▶ [Task brief]: Count lines with "none" below; give only the number.

(Data under study begins)

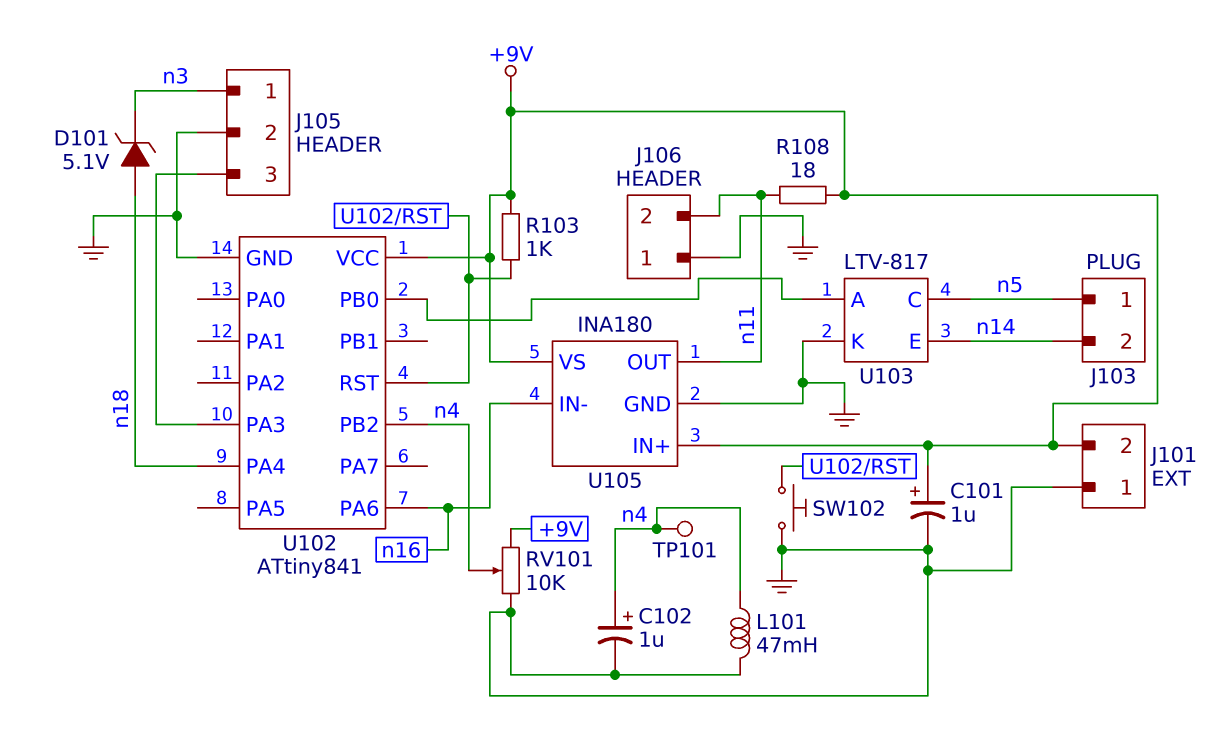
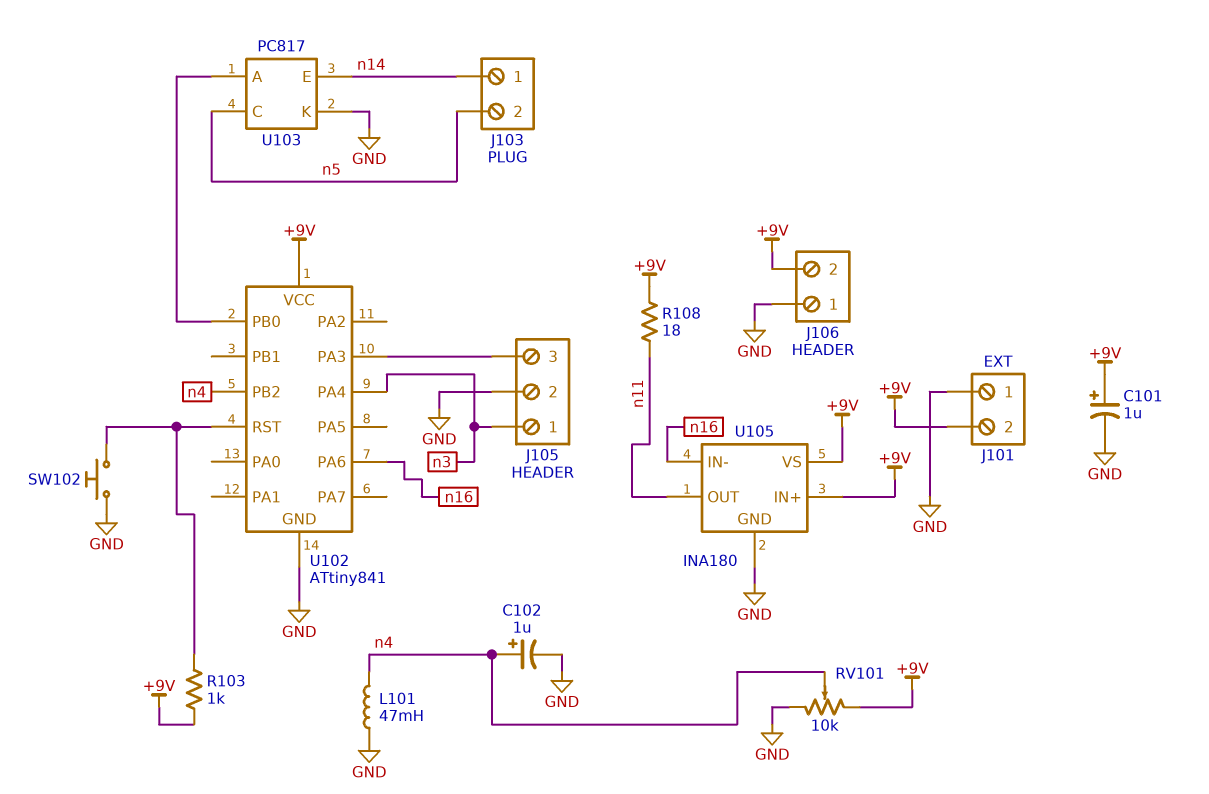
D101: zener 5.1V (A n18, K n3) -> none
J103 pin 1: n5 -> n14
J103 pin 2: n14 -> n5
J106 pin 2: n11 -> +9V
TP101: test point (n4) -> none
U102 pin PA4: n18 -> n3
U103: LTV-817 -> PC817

(Data under study ends)

▶ [Your response]: 2